**What the exercise asks**
Scan the material below for lines with the word "bowl" and reply with how many there are, nothing else.

**Data for processing**

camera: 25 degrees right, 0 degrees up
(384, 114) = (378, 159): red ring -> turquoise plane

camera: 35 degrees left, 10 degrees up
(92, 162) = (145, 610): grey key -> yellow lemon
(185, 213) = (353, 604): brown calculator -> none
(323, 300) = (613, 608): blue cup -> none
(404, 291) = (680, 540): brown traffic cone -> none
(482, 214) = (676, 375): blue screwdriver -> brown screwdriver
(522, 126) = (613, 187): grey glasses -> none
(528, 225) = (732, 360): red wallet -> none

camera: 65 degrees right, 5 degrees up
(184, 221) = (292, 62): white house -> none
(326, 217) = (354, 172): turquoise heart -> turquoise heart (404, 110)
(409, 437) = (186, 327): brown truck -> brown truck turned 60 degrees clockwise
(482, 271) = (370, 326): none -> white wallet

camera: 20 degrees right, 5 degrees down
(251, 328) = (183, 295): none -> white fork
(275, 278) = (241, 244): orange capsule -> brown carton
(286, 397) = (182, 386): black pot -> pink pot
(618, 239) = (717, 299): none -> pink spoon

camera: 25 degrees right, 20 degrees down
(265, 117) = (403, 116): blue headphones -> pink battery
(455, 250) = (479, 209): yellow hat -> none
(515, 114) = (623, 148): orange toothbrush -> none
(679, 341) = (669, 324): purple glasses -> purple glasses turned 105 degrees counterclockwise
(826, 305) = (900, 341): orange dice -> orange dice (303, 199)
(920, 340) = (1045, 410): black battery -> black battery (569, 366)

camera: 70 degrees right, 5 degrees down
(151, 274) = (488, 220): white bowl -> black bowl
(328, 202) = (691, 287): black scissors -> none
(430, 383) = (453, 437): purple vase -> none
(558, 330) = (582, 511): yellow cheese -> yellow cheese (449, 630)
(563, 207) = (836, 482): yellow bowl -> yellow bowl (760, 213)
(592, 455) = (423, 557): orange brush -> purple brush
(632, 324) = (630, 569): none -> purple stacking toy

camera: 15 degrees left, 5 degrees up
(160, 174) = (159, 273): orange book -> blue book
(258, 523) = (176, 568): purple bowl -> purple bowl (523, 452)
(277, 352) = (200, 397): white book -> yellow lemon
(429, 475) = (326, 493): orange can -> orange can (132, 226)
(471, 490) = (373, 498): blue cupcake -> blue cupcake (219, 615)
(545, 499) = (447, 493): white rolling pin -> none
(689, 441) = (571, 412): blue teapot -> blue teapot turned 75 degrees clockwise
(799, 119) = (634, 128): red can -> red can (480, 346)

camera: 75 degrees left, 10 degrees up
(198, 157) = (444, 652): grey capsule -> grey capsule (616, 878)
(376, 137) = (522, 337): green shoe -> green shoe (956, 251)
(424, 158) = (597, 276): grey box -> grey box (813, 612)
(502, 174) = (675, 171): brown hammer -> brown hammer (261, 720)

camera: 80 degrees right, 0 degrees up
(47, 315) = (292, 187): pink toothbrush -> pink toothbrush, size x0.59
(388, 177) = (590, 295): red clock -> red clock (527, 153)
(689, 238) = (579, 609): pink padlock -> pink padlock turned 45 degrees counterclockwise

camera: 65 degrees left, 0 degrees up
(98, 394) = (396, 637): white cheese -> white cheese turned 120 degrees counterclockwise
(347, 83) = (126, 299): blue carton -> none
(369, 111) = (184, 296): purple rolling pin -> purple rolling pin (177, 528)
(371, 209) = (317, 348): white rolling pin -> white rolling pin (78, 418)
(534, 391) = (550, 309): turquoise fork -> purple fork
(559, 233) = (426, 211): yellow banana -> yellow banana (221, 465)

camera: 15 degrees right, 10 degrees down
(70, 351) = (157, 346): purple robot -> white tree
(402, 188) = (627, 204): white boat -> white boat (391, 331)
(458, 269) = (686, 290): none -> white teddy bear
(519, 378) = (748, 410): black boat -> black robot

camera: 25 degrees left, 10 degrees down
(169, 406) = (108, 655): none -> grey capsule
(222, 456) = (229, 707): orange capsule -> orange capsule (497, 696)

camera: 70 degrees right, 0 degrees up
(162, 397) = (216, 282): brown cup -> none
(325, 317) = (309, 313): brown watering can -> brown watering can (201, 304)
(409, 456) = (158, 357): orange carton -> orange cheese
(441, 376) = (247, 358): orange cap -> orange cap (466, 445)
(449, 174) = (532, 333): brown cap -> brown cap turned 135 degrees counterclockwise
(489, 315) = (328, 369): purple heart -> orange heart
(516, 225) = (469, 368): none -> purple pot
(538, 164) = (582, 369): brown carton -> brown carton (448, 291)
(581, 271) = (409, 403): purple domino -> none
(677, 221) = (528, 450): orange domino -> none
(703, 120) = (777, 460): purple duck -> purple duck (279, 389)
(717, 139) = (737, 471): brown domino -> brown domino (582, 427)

**Result**
3